/---

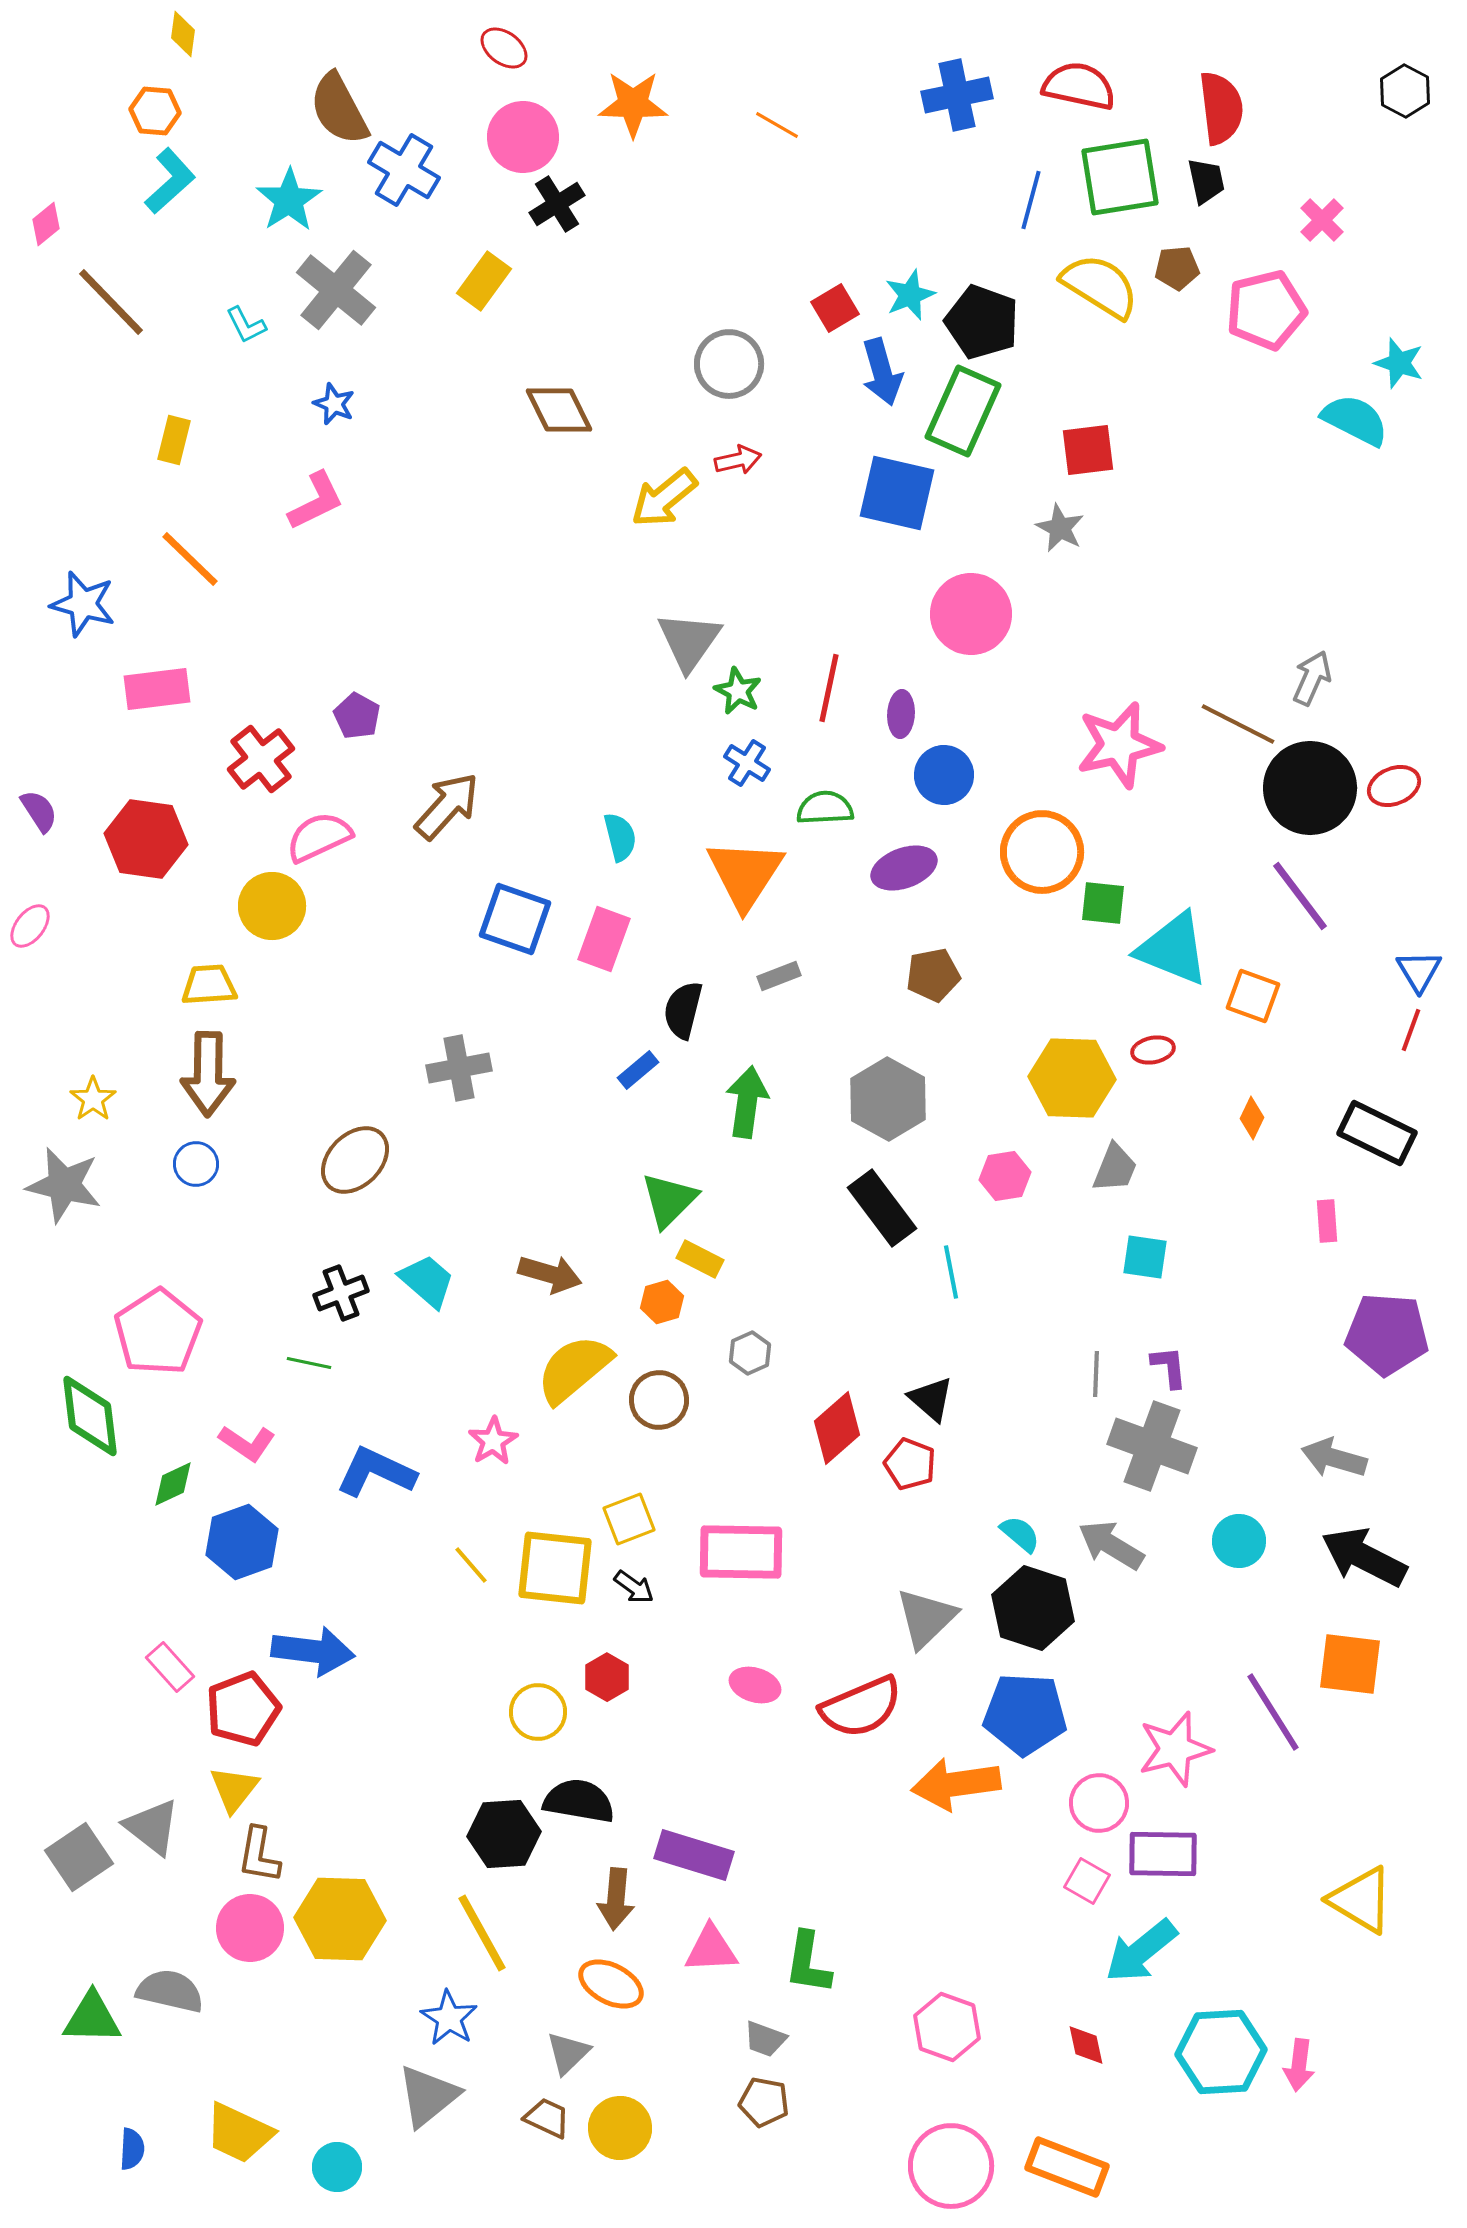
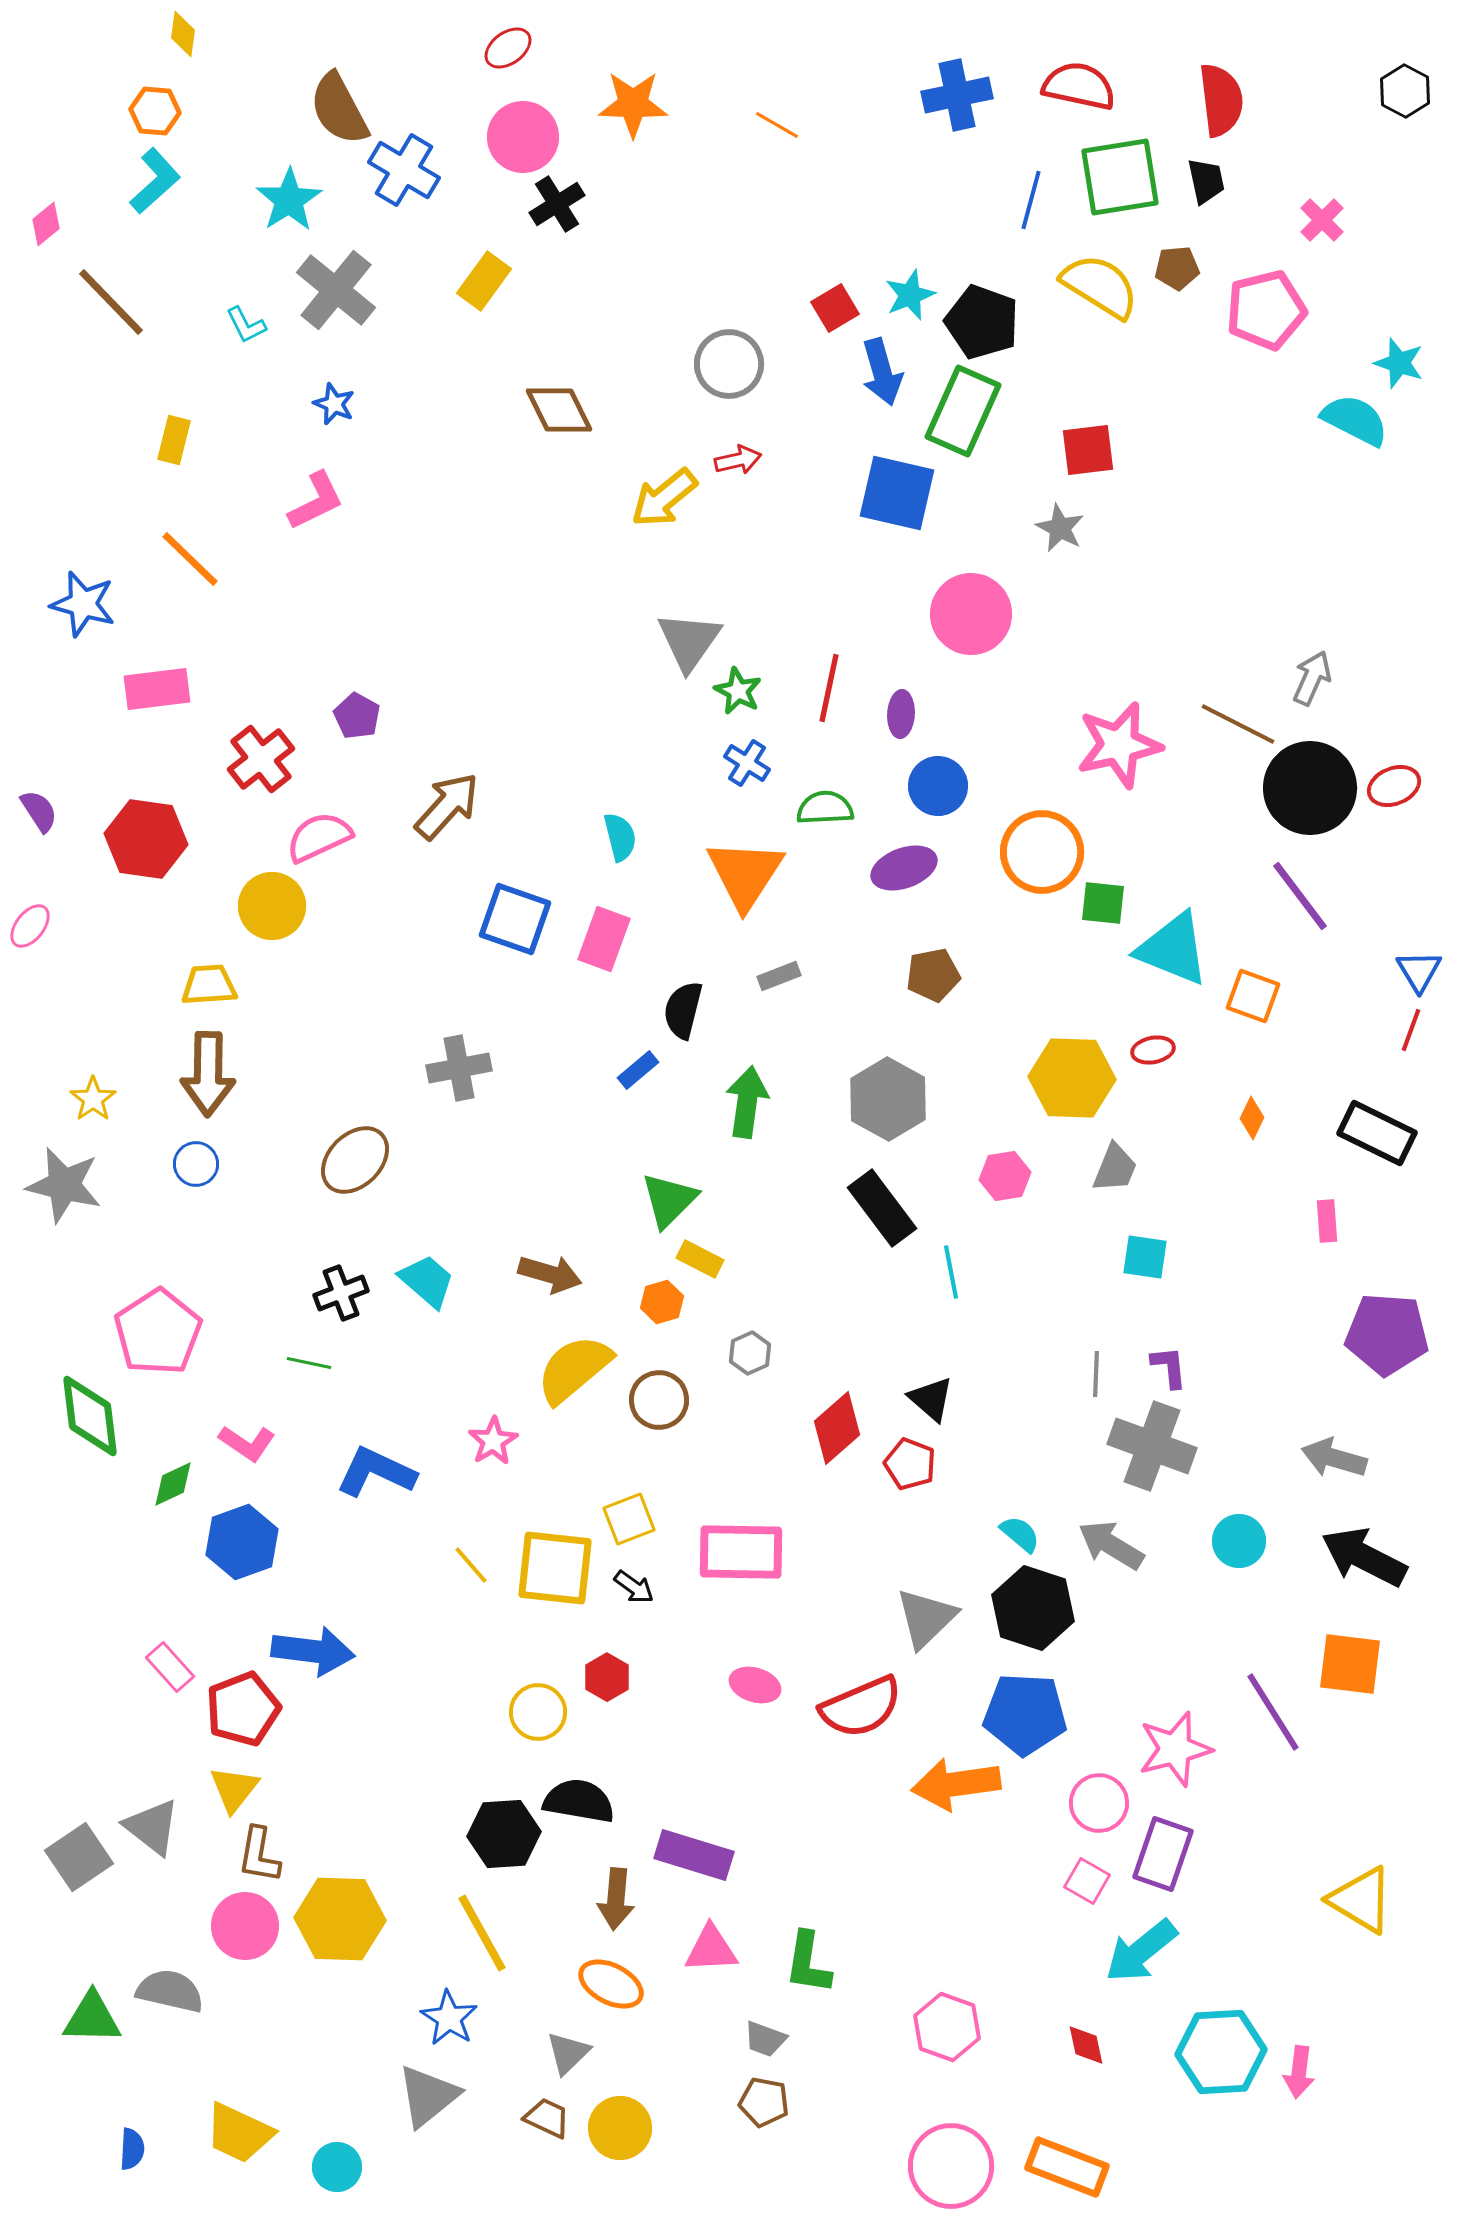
red ellipse at (504, 48): moved 4 px right; rotated 72 degrees counterclockwise
red semicircle at (1221, 108): moved 8 px up
cyan L-shape at (170, 181): moved 15 px left
blue circle at (944, 775): moved 6 px left, 11 px down
purple rectangle at (1163, 1854): rotated 72 degrees counterclockwise
pink circle at (250, 1928): moved 5 px left, 2 px up
pink arrow at (1299, 2065): moved 7 px down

\---

**WORK ORDER:**
Return the lines above, starting at the one that contains "red semicircle at (1221, 108): moved 8 px up" and running through the last, exactly as they appear, with no extra lines.

**RESPONSE TO THE TASK:**
red semicircle at (1221, 108): moved 8 px up
cyan L-shape at (170, 181): moved 15 px left
blue circle at (944, 775): moved 6 px left, 11 px down
purple rectangle at (1163, 1854): rotated 72 degrees counterclockwise
pink circle at (250, 1928): moved 5 px left, 2 px up
pink arrow at (1299, 2065): moved 7 px down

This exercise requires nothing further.